## What you are asked to do
Searching the material below, find each line that includes the word "image", and copy it.

## Source records
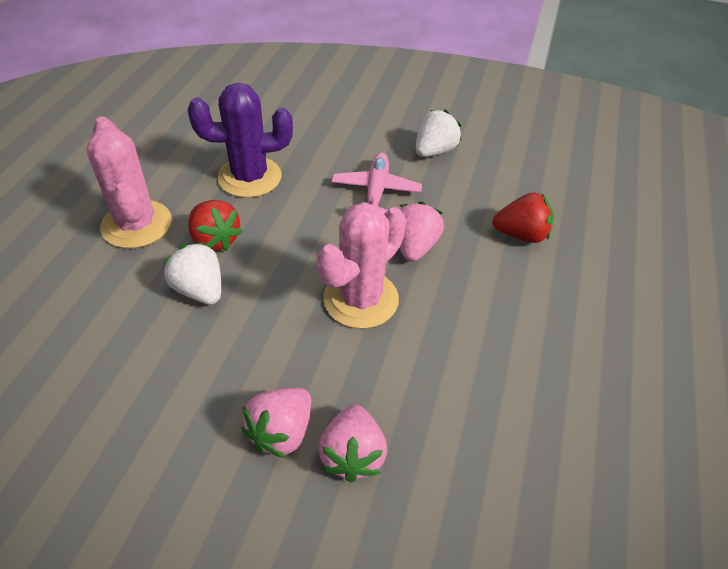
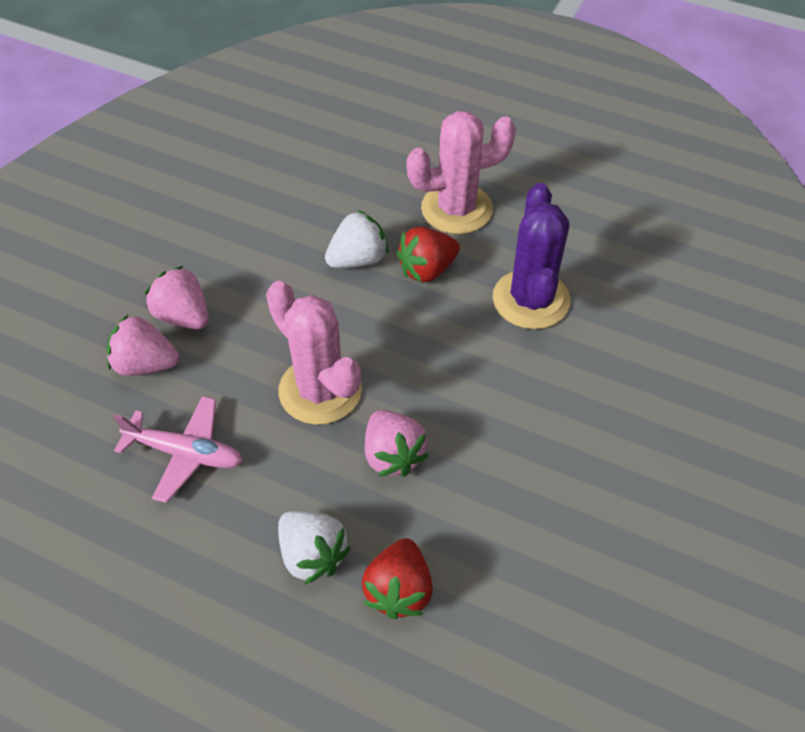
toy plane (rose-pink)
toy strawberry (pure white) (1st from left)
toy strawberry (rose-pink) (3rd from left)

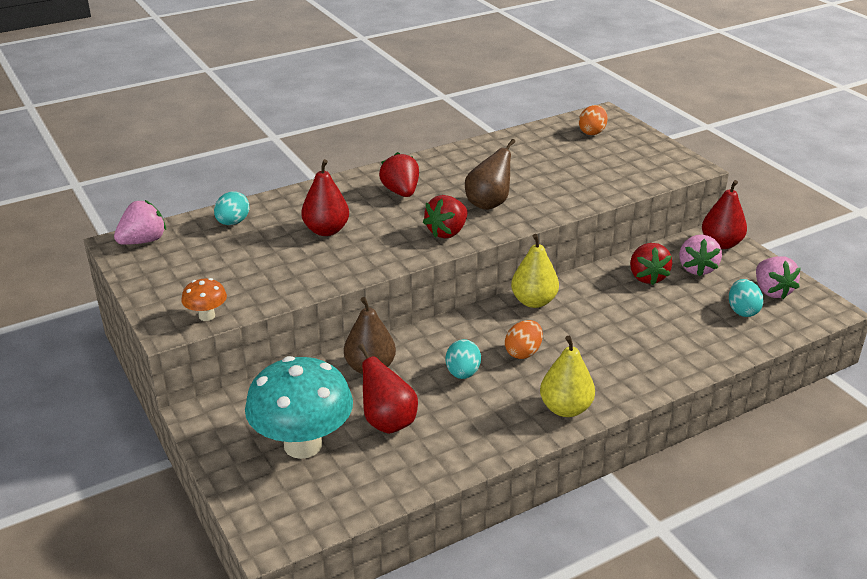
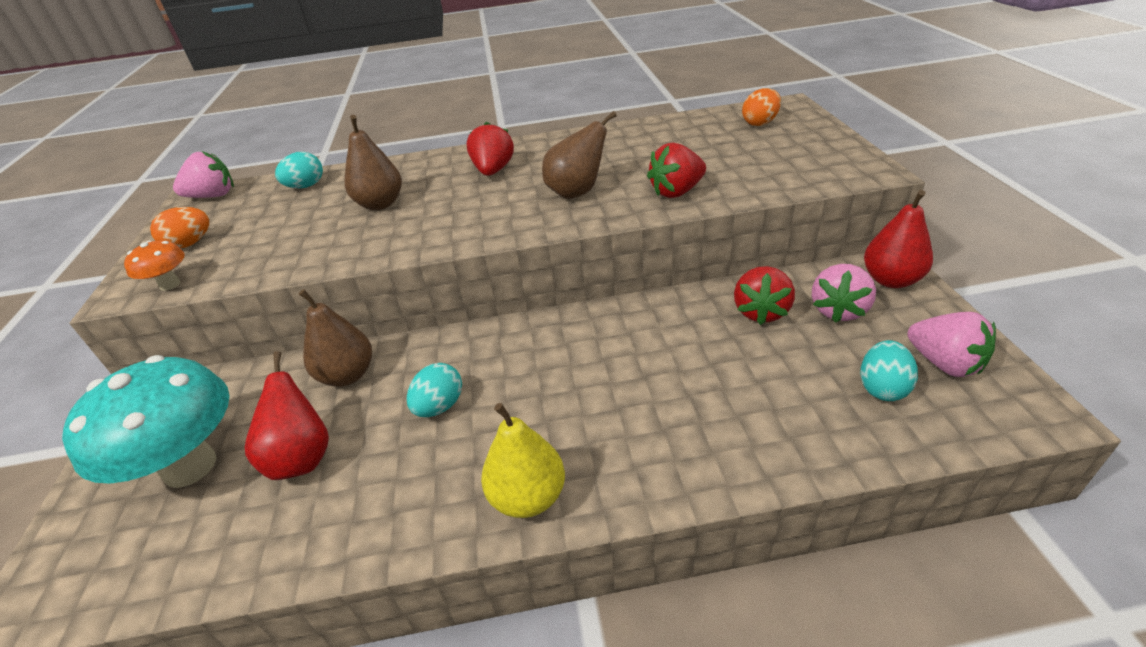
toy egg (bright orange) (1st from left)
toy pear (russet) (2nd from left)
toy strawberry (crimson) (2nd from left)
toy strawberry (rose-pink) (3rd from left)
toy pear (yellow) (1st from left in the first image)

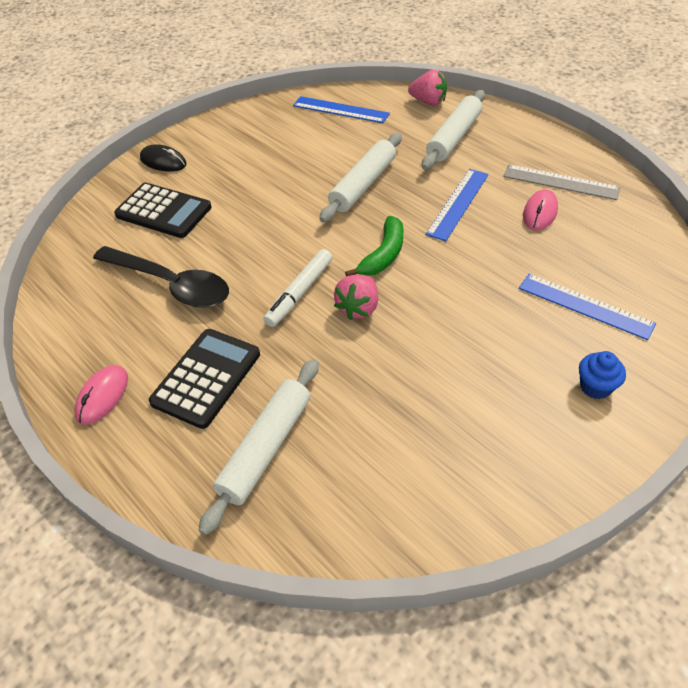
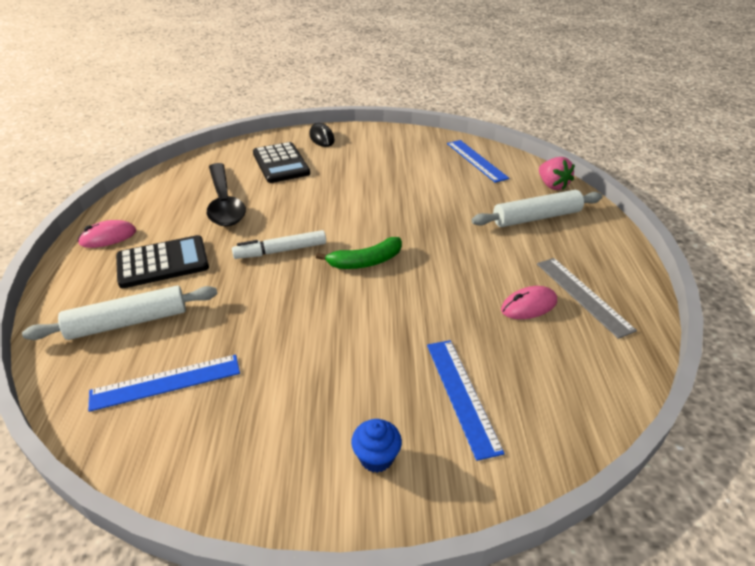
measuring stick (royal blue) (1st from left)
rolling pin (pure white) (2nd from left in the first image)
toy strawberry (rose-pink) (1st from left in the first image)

## Answer to this task
toy pear (yellow) (1st from left in the first image)
rolling pin (pure white) (2nd from left in the first image)
toy strawberry (rose-pink) (1st from left in the first image)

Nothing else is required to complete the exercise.